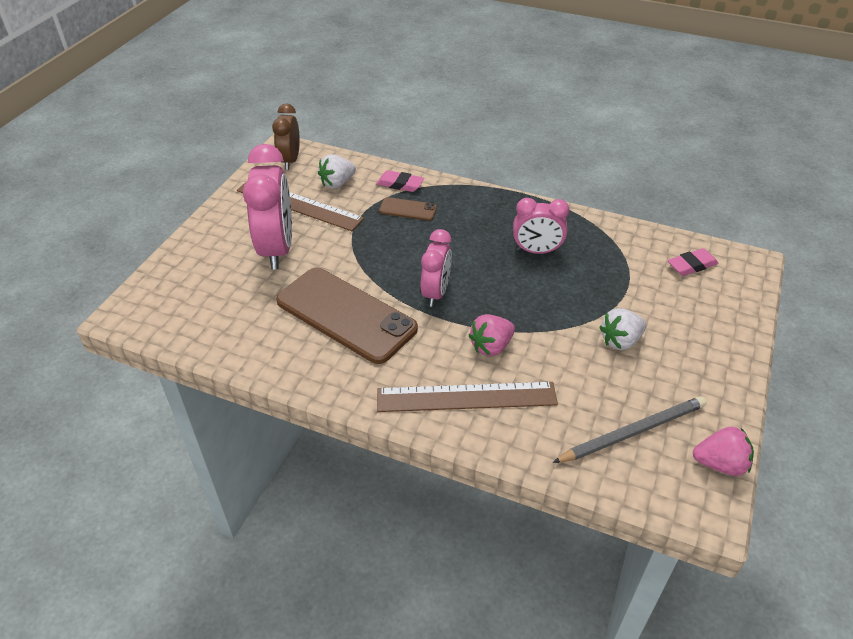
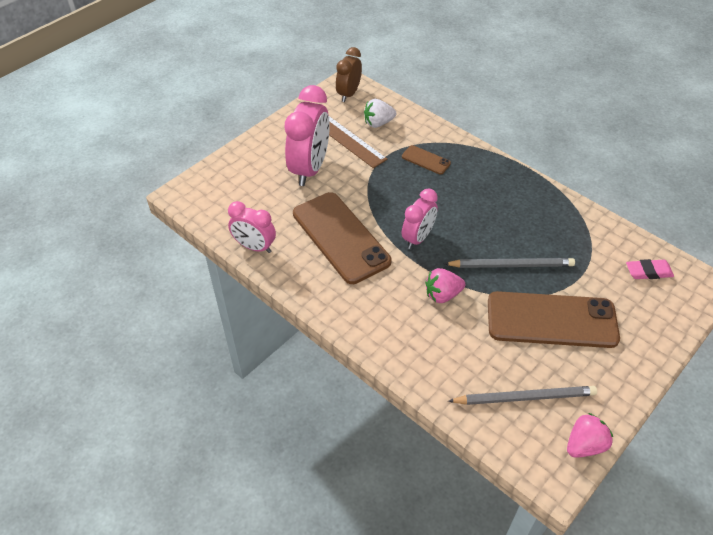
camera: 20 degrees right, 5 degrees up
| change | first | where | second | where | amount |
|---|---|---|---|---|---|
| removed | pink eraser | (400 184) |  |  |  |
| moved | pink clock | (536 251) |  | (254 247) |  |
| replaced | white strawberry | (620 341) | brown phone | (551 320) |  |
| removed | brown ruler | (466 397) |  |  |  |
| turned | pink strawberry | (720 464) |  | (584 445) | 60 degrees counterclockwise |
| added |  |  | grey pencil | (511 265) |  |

→ **Task description**:
In copying the listing, reproduce each line exactly and omit the pictures.

→ **Your solution**:
camera: 20 degrees right, 5 degrees up
| change | first | where | second | where | amount |
|---|---|---|---|---|---|
| removed | pink eraser | (400 184) |  |  |  |
| moved | pink clock | (536 251) |  | (254 247) |  |
| replaced | white strawberry | (620 341) | brown phone | (551 320) |  |
| removed | brown ruler | (466 397) |  |  |  |
| turned | pink strawberry | (720 464) |  | (584 445) | 60 degrees counterclockwise |
| added |  |  | grey pencil | (511 265) |  |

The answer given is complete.